MATERIAL FOR THIS TASK:
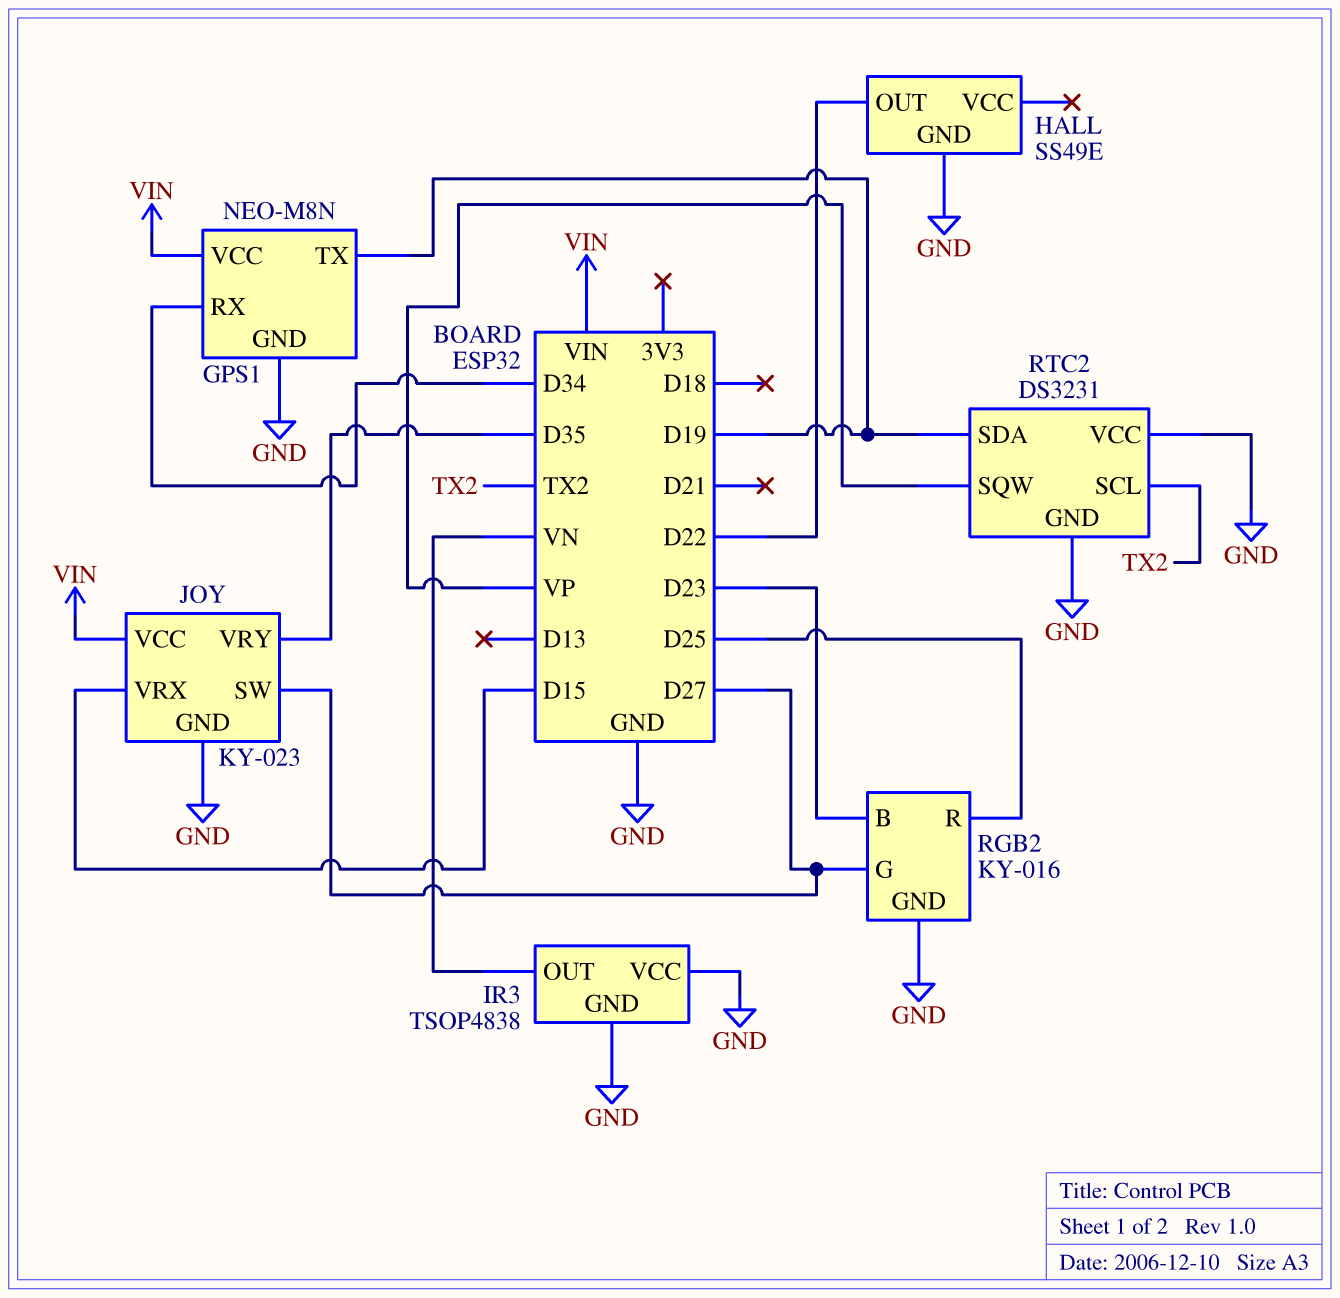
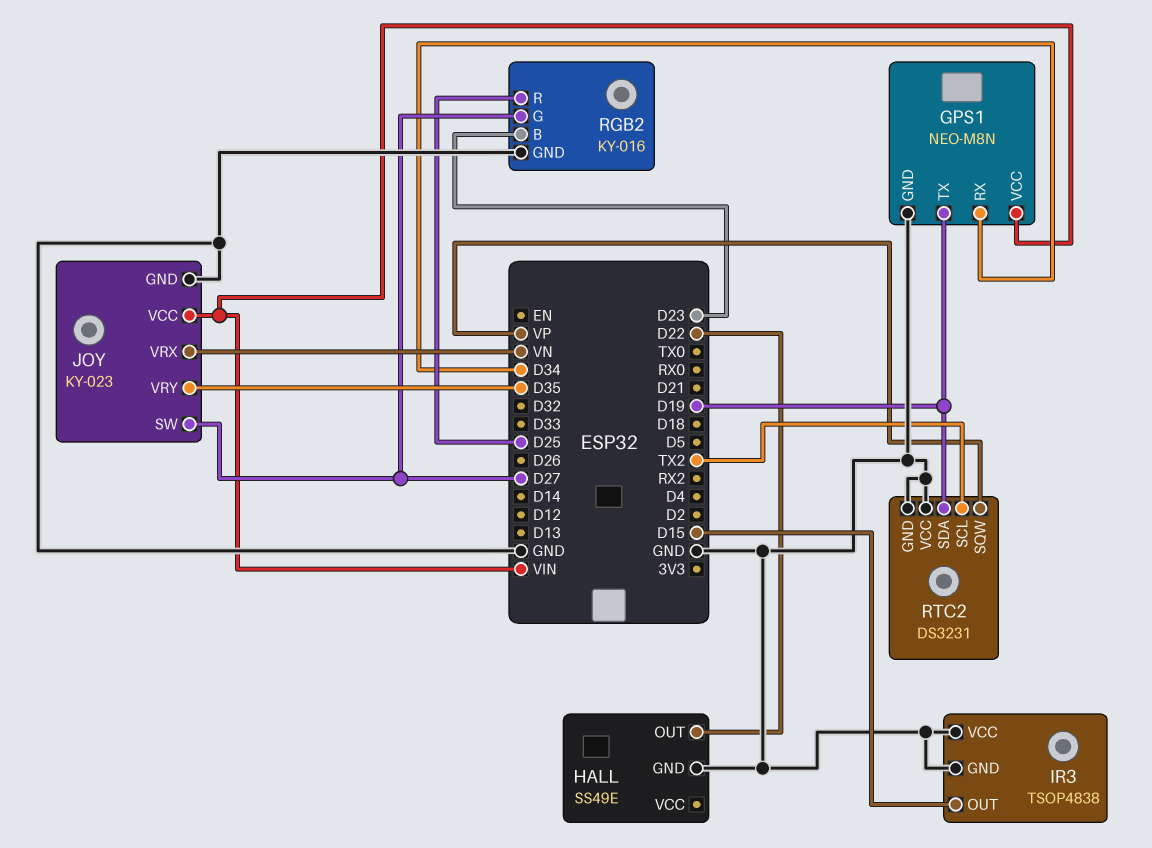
IR3 pin OUT: VN -> D15
JOY pin VRX: D15 -> VN

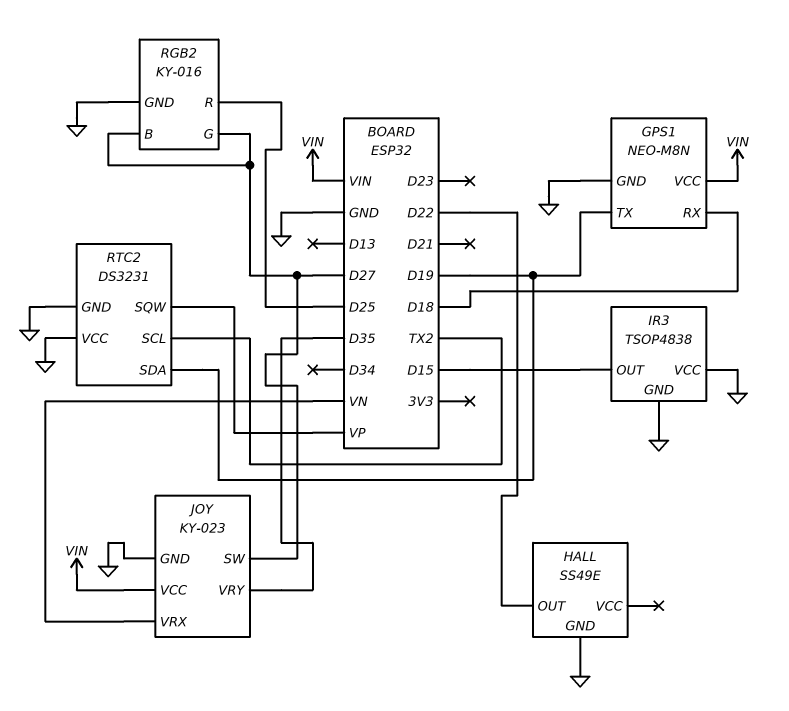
GPS1 pin RX: D34 -> D18
RGB2 pin B: D23 -> D27

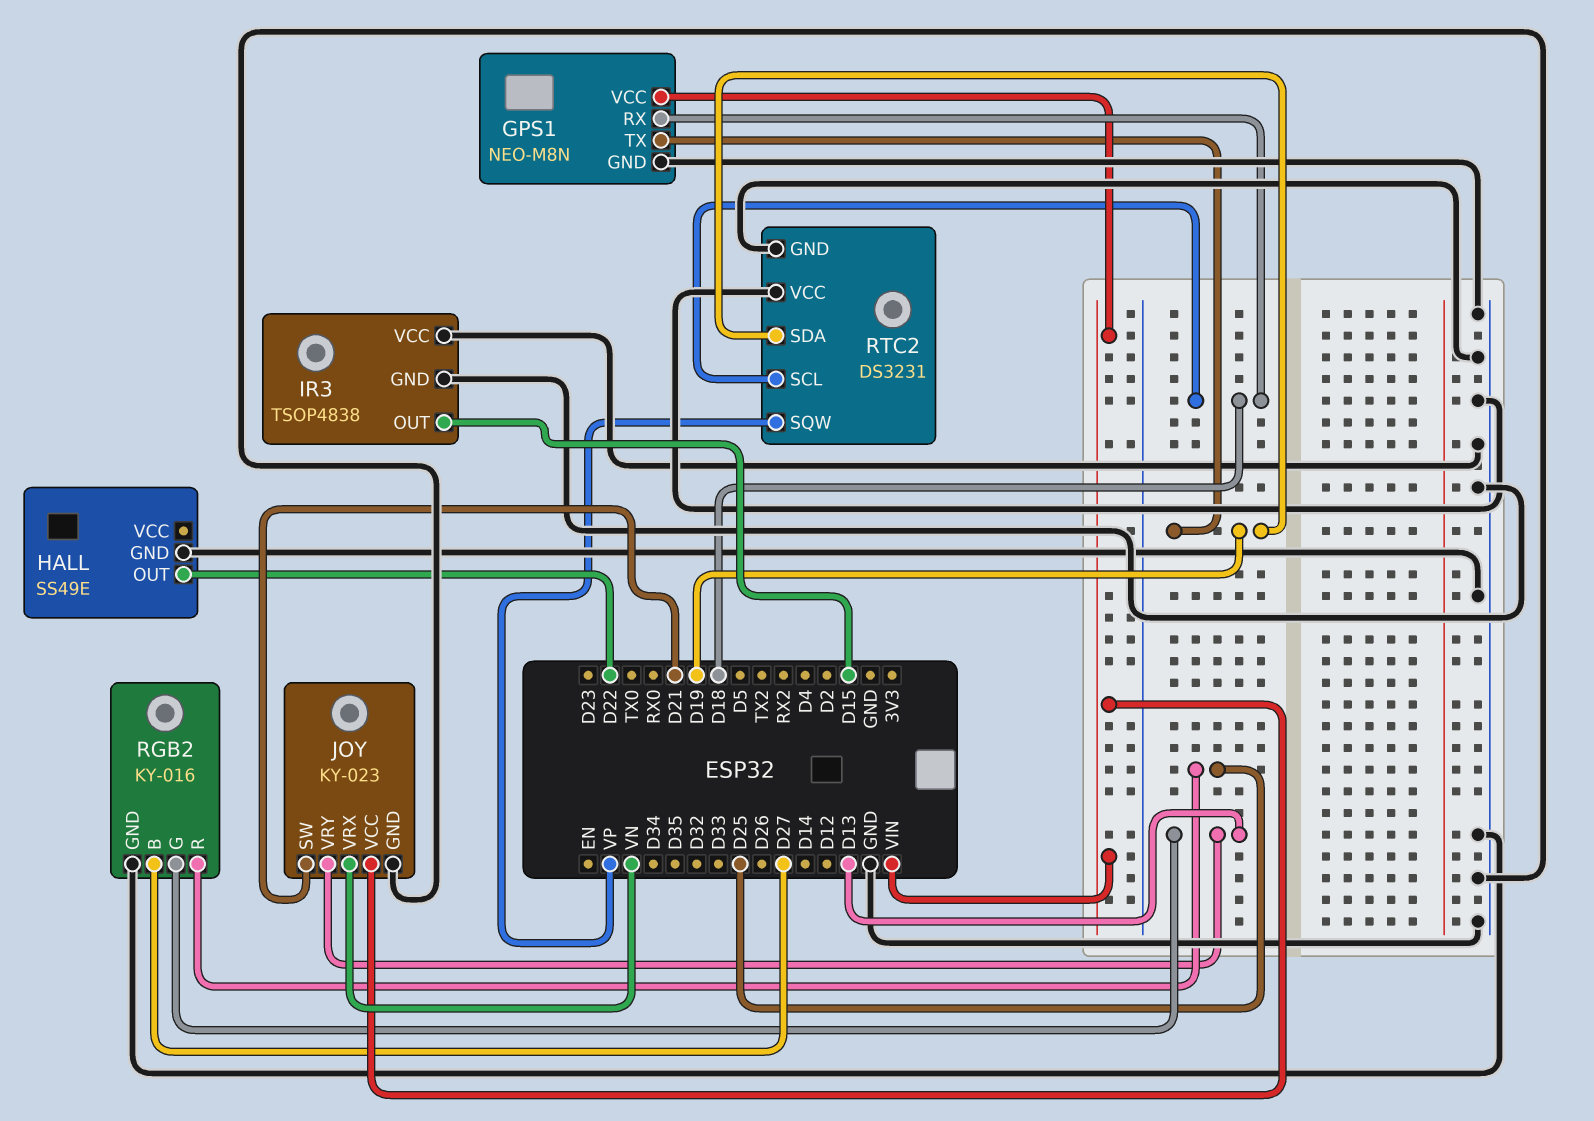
JOY pin SW: D27 -> D21
JOY pin VRY: D35 -> D13
RGB2 pin G: D27 -> D13
RTC2 pin SCL: TX2 -> D18

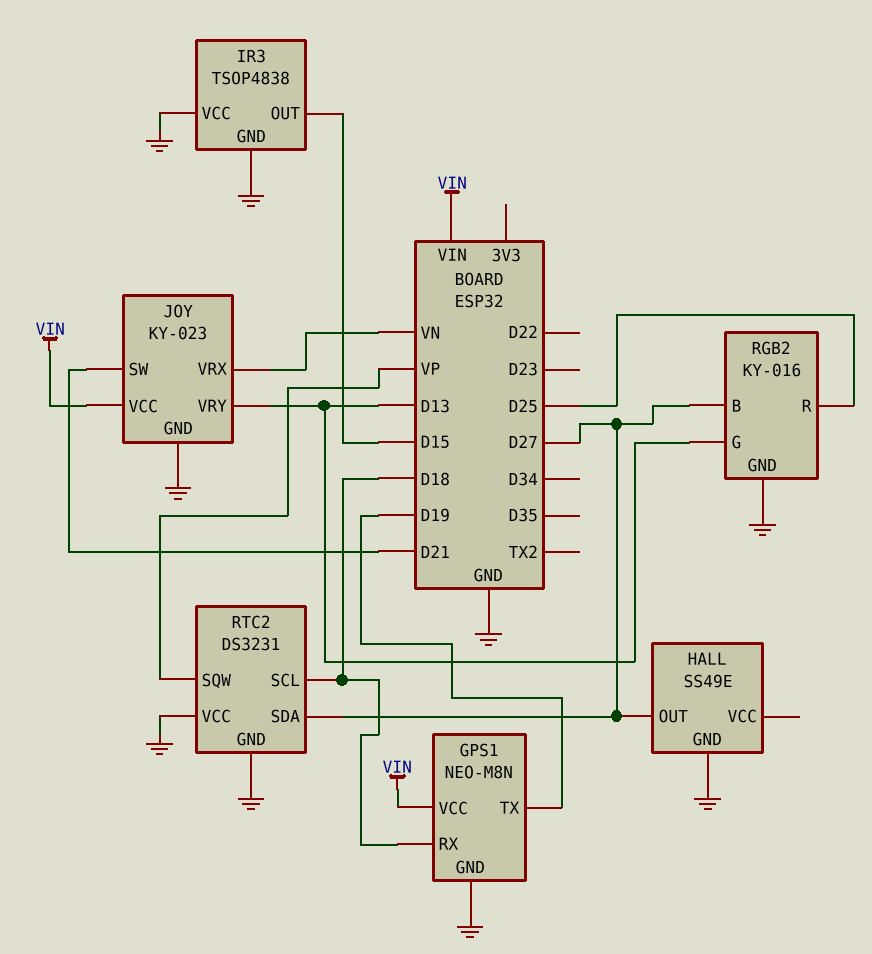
HALL pin OUT: D22 -> D27
RTC2 pin SDA: D19 -> D27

TASK TO COMPLETE: Verbatim output of the entries is required, with each image left out.

FINAL ANSWER:
IR3 pin OUT: VN -> D15
JOY pin VRX: D15 -> VN

GPS1 pin RX: D34 -> D18
RGB2 pin B: D23 -> D27

JOY pin SW: D27 -> D21
JOY pin VRY: D35 -> D13
RGB2 pin G: D27 -> D13
RTC2 pin SCL: TX2 -> D18

HALL pin OUT: D22 -> D27
RTC2 pin SDA: D19 -> D27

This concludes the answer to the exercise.